+++ SOURCE MATERIAL

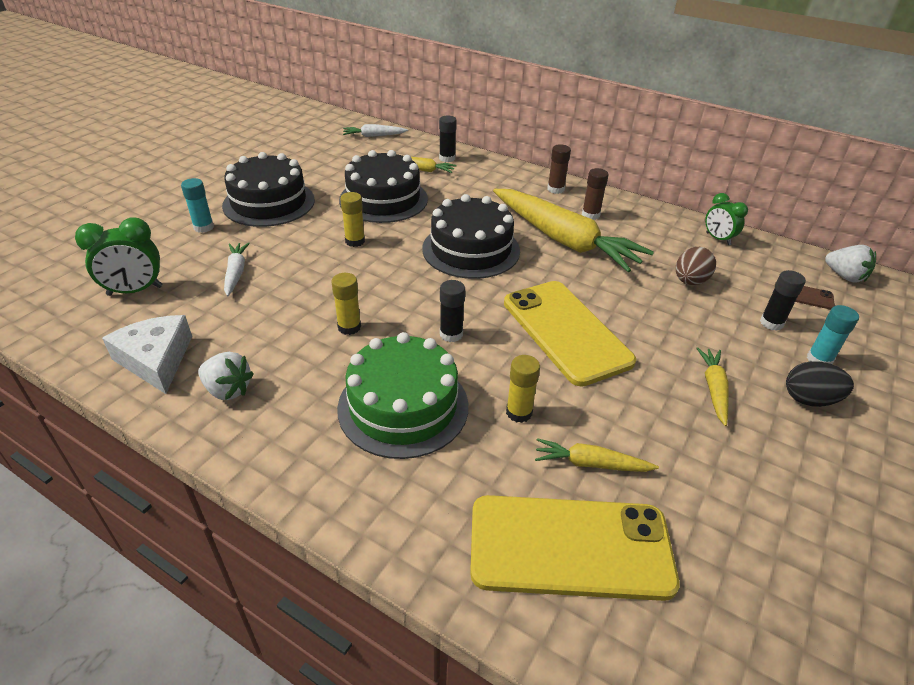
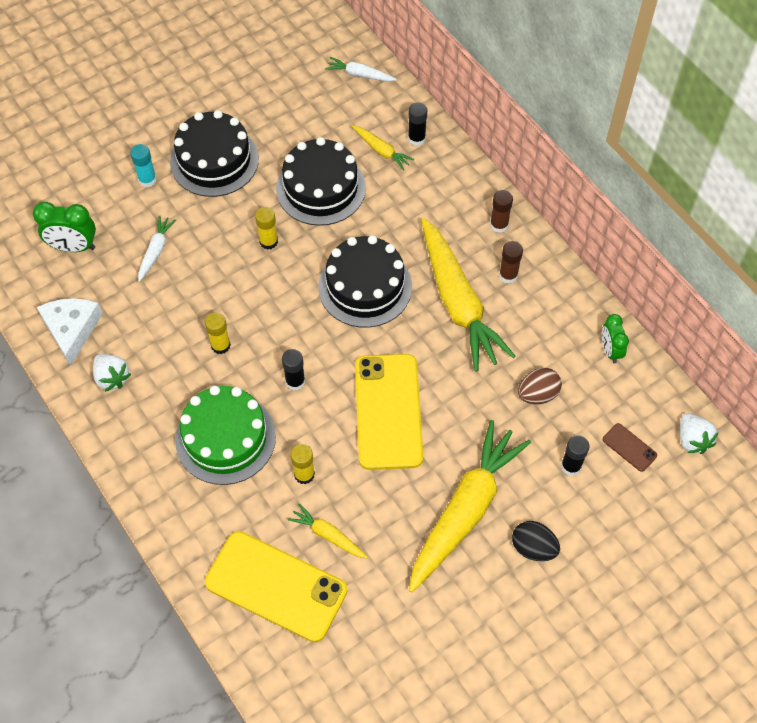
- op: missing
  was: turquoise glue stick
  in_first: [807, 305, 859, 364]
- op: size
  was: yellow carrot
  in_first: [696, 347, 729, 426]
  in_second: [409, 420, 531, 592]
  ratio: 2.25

++++++

* TASK DETAILS: Please restate the entries word for word. Skip the pictures.

* COMPLETED EXERCISE:
- op: missing
  was: turquoise glue stick
  in_first: [807, 305, 859, 364]
- op: size
  was: yellow carrot
  in_first: [696, 347, 729, 426]
  in_second: [409, 420, 531, 592]
  ratio: 2.25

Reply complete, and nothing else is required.